■ To do
Check which lines in the records hold "carrot" and report how many there are, with no other text.
*** Opening of Extracted material ***
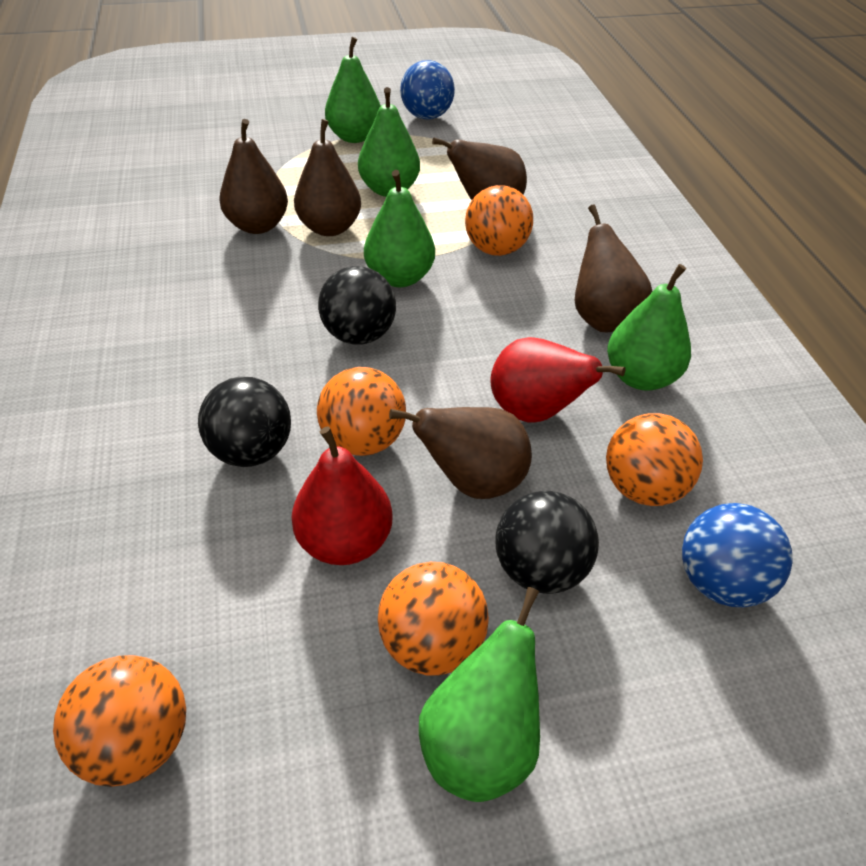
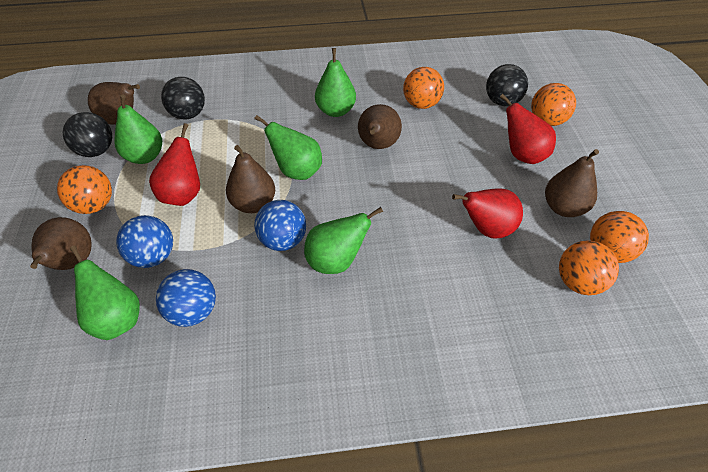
blue ball: 2 -> 3
red pear: 2 -> 3

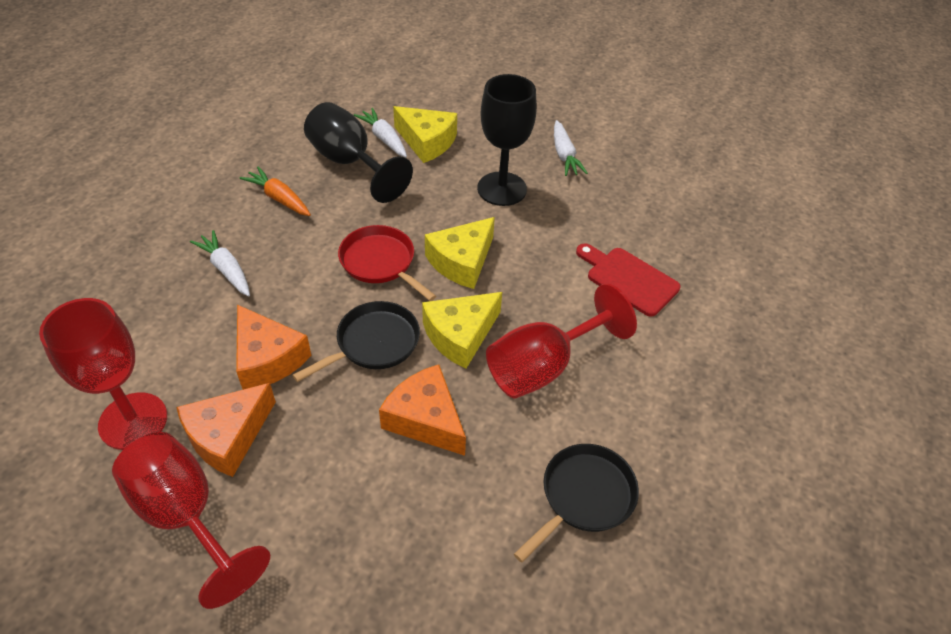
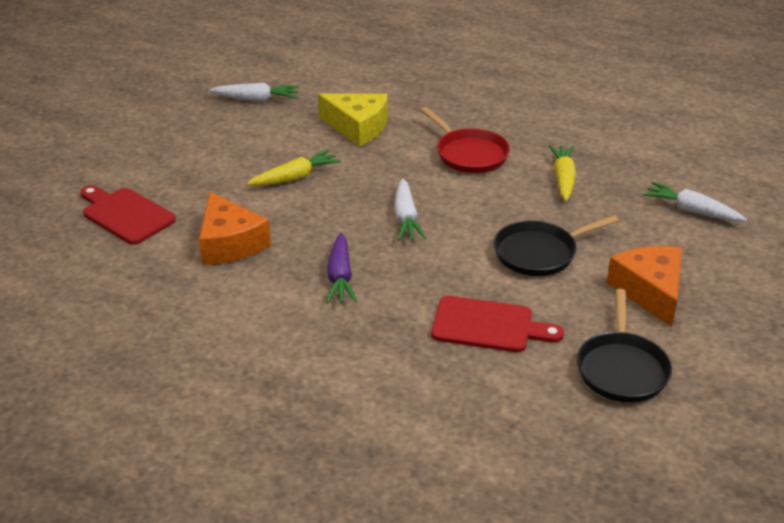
black goblet: 2 -> 0
orange carrot: 1 -> 0
orange cheese: 3 -> 2
purple carrot: 0 -> 1
red cutting board: 1 -> 2
red goblet: 3 -> 0
yellow carrot: 0 -> 2
yellow cheese: 3 -> 1

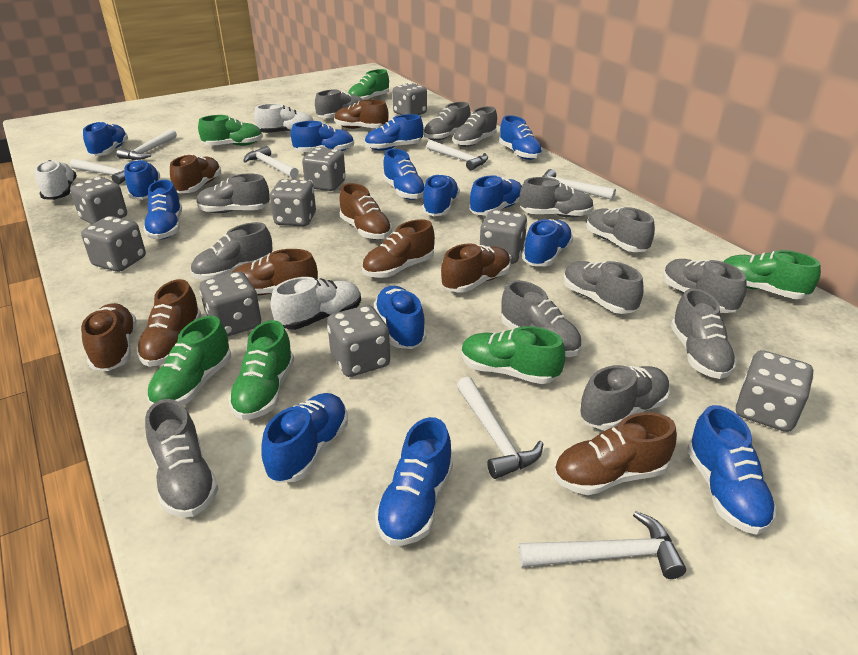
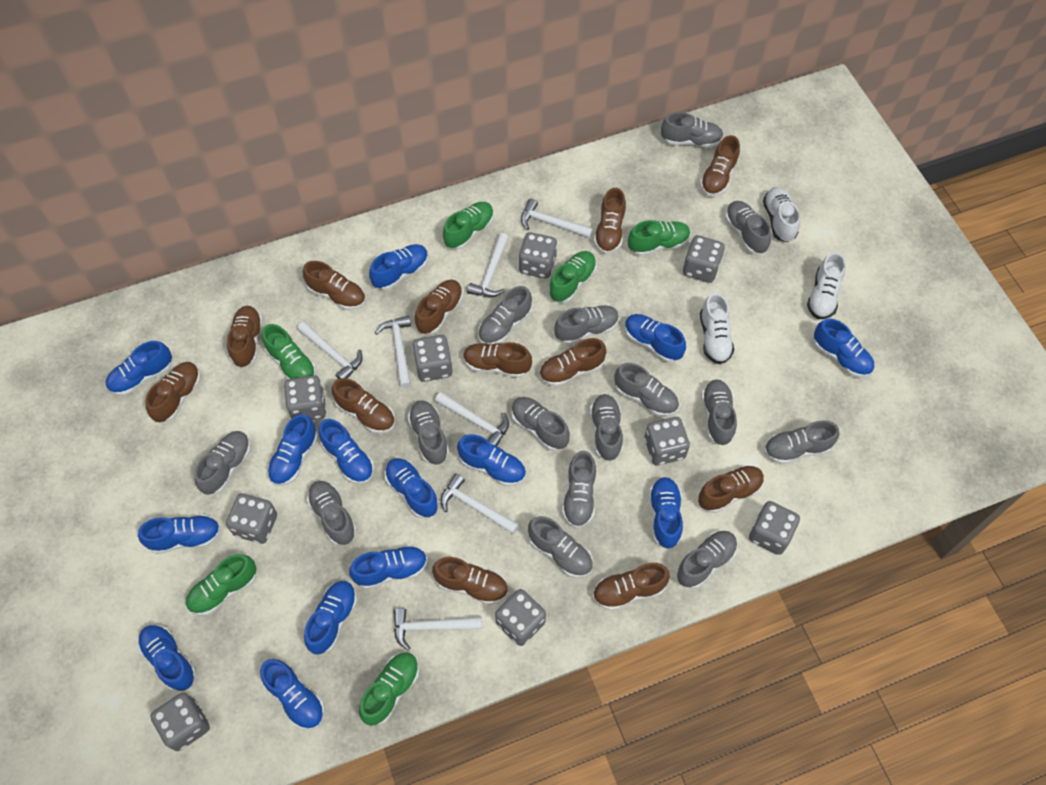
brown shoe: 9 -> 12
grey shoe: 13 -> 15

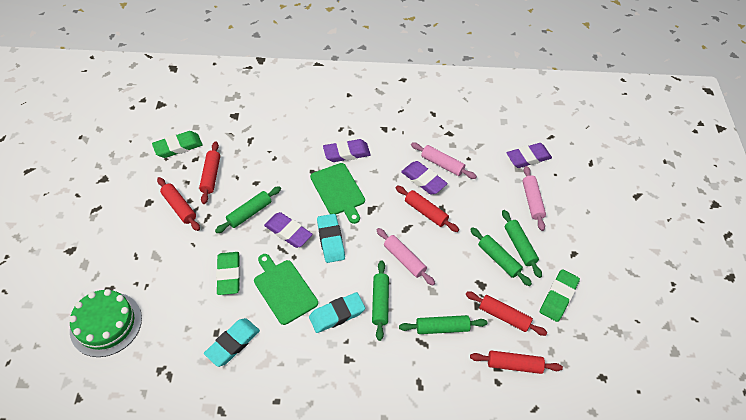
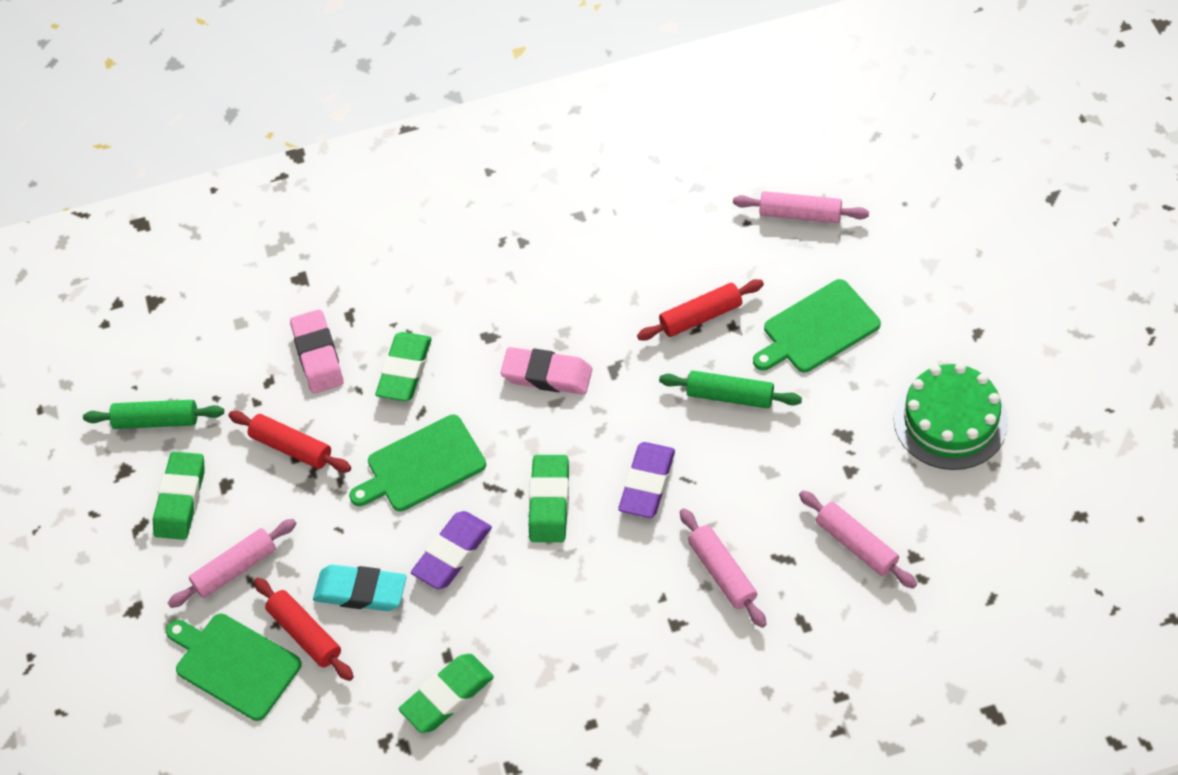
green cutting board: 2 -> 3
green eraser: 3 -> 4
green rolling pin: 5 -> 2
pink eraser: 0 -> 2
pink rolling pin: 3 -> 4
purple eraser: 4 -> 2
red rolling pin: 5 -> 3
turquoise eraser: 3 -> 1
*** Close of Extracted material ***
■ Exercise answer
3